* _What needs to be done_: Beginning with the line where "Mark stroma." appears, retype every remaining line of the data below, both the first and last included.

* _Data to use_:
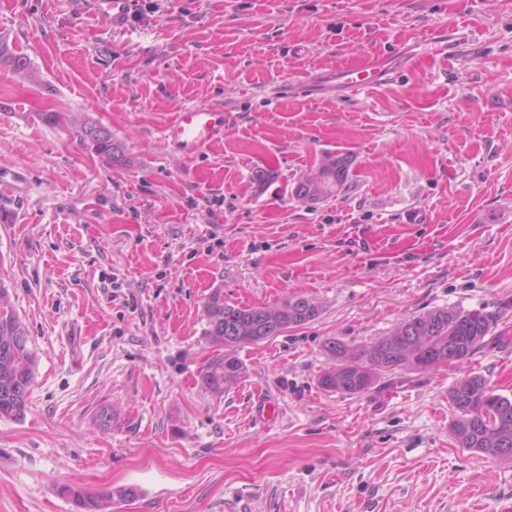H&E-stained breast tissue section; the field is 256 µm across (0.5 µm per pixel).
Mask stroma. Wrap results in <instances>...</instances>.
Instances as JSON below:
<instances>
[{"instance_id":"stroma-1","label":"stroma","mask_w":512,"mask_h":512,"mask_svg":"<svg viewBox=\"0 0 512 512\" xmlns=\"http://www.w3.org/2000/svg\"><path fill=\"white\" fill-rule=\"evenodd\" d=\"M139 4L116 32L89 0H0V172L25 177L0 187V283L38 356L24 418L0 419V512H74L65 484L136 487L114 512H512V463L460 448L448 402L473 375L512 398V0ZM451 25L475 58L425 53ZM372 56L392 71L372 90L298 88ZM190 104L226 125L189 156L161 130ZM87 119L129 166L83 142ZM339 154L345 189L299 201ZM217 290L320 309L239 346L221 396L200 377ZM444 307L490 321L467 362L320 387L327 339L363 346Z\"/></svg>"}]
</instances>
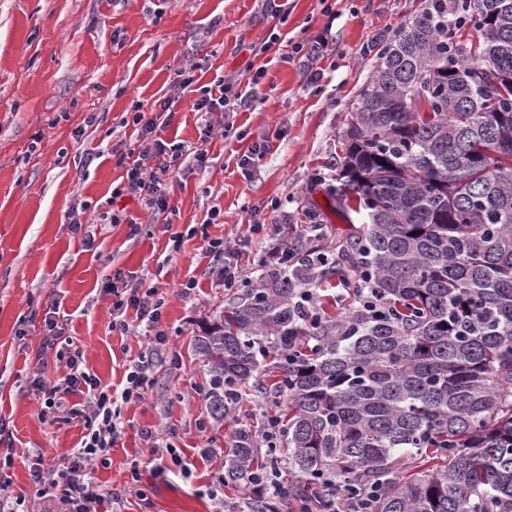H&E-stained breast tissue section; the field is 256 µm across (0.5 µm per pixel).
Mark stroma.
Listing matches in <instances>:
<instances>
[{
    "instance_id": "1",
    "label": "stroma",
    "mask_w": 512,
    "mask_h": 512,
    "mask_svg": "<svg viewBox=\"0 0 512 512\" xmlns=\"http://www.w3.org/2000/svg\"><path fill=\"white\" fill-rule=\"evenodd\" d=\"M422 4L288 0L282 23L265 0H0V416L15 448L7 492L25 497L28 512H59L54 498L36 495L30 469L71 453L85 433L81 419L41 417L34 381L62 375L54 355H37L45 314L63 315L65 338L107 386L151 349L135 310L127 312L128 333L112 329L105 284L117 269L159 289L169 336L145 398L122 408L124 435L106 463L95 464L97 484L106 491L125 486L136 467L140 490L128 494L123 512H213L208 486L220 479L227 508L244 512L242 486L223 478L224 455L237 428L262 426L273 407L249 391L217 424L202 400L208 375L195 340L231 295L208 242L243 246L246 282L256 280L269 245L286 242L313 215L347 232L327 190L343 161L351 107L383 38ZM273 32L283 42L320 38L325 45L286 61L281 45L261 49ZM179 69L196 87L221 76L262 102L234 114L233 129L225 130L220 114L194 112V89L175 83ZM314 70L323 78L311 85ZM165 98L176 105L163 138L194 145L208 137L209 166L187 162L168 175L170 226L129 198L115 205L125 222L110 223L107 201L121 175L113 156L133 143L125 121ZM262 140L265 152L240 166ZM75 204L85 208L93 247L70 229ZM132 220L141 227L134 237ZM173 230L186 235L177 251ZM191 278L196 288L184 291ZM147 430L177 449L191 479L176 475L167 456L145 464Z\"/></svg>"
}]
</instances>
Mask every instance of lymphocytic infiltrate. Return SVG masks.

* _Written answer_:
Mark stroma.
Listing matches in <instances>:
<instances>
[{
    "instance_id": "1",
    "label": "stroma",
    "mask_w": 512,
    "mask_h": 512,
    "mask_svg": "<svg viewBox=\"0 0 512 512\" xmlns=\"http://www.w3.org/2000/svg\"><path fill=\"white\" fill-rule=\"evenodd\" d=\"M422 4L288 0L282 23L265 0H0V416L15 448L7 492L25 497L28 512H59L54 498L36 495L30 469L71 453L85 433L81 419L41 417L34 381L62 375L54 355H37L45 314L63 315L65 338L107 386L151 349L135 310L127 312L128 333L112 329L105 284L117 269L159 289L169 336L145 398L122 408L124 435L106 463L95 464L97 484L106 491L125 486L136 467L140 490L128 494L123 512H213L208 486L220 479L227 508L244 512L242 486L223 478L224 455L237 428L262 426L273 407L249 391L217 424L202 400L208 375L195 340L231 295L208 242L243 246L246 282L256 280L269 245L286 242L313 215L347 232L327 190L343 161L351 107L383 38ZM273 32L283 42L320 38L325 45L286 61L281 45L261 49ZM179 69L196 87L221 76L262 102L234 114L233 129L225 130L220 114L194 112V89L175 83ZM314 70L323 78L311 85ZM165 98L176 105L163 138L194 145L208 137L209 166L187 162L168 175L170 226L129 198L115 205L125 222L110 223L107 201L121 175L113 156L133 143L125 121ZM262 140L265 152L240 166ZM75 204L85 208L93 247L70 229ZM132 220L141 227L134 237ZM173 230L186 235L177 251ZM191 278L196 288L184 291ZM147 430L177 449L191 479L176 475L167 456L145 464Z\"/></svg>"
}]
</instances>
Mask every instance of lymphocytic infiltrate. Return SVG masks.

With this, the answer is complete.